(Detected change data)
____
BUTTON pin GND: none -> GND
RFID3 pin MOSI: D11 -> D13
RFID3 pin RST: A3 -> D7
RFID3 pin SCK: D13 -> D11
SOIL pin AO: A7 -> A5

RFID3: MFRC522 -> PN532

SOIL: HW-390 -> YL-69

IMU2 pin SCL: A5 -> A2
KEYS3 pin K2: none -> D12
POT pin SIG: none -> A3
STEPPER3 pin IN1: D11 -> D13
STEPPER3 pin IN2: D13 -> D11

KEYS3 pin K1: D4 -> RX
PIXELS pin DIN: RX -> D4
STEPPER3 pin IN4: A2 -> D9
____
Could you return the data above exactly as it stands?

TASK OUTPUT |
BUTTON pin GND: none -> GND
RFID3 pin MOSI: D11 -> D13
RFID3 pin RST: A3 -> D7
RFID3 pin SCK: D13 -> D11
SOIL pin AO: A7 -> A5

RFID3: MFRC522 -> PN532

SOIL: HW-390 -> YL-69

IMU2 pin SCL: A5 -> A2
KEYS3 pin K2: none -> D12
POT pin SIG: none -> A3
STEPPER3 pin IN1: D11 -> D13
STEPPER3 pin IN2: D13 -> D11

KEYS3 pin K1: D4 -> RX
PIXELS pin DIN: RX -> D4
STEPPER3 pin IN4: A2 -> D9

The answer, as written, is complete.